▶ _Your assignment_:
Quote the records in full and leave their pictures out.

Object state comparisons
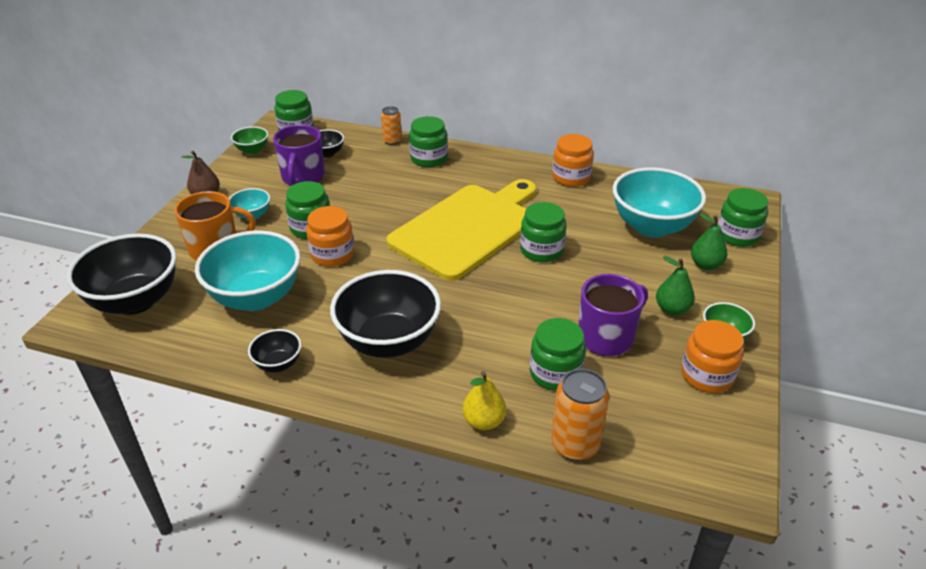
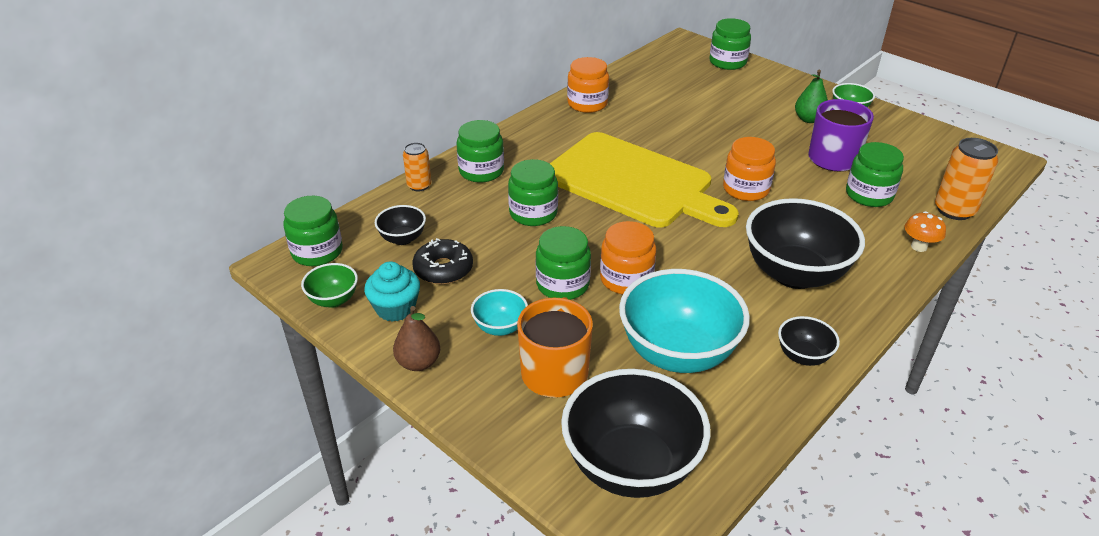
camera: 65 degrees left, 0 degrees up
(254, 173) = (395, 308): none -> turquoise cupcake
(303, 177) = (443, 269): purple mug -> black donut
(467, 228) = (633, 182): yellow cutting board -> yellow cutting board turned 150 degrees clockwise
(484, 421) = (919, 247): yellow pear -> orange mushroom
(541, 250) = (695, 152): green jar -> green jar (533, 213)
(652, 227) = (693, 92): turquoise bowl -> none
(705, 265) = (759, 87): green pear -> none
(707, 375) = (891, 131): orange jar -> orange jar (746, 189)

▶ _Written response_:
camera: 65 degrees left, 0 degrees up
(254, 173) = (395, 308): none -> turquoise cupcake
(303, 177) = (443, 269): purple mug -> black donut
(467, 228) = (633, 182): yellow cutting board -> yellow cutting board turned 150 degrees clockwise
(484, 421) = (919, 247): yellow pear -> orange mushroom
(541, 250) = (695, 152): green jar -> green jar (533, 213)
(652, 227) = (693, 92): turquoise bowl -> none
(705, 265) = (759, 87): green pear -> none
(707, 375) = (891, 131): orange jar -> orange jar (746, 189)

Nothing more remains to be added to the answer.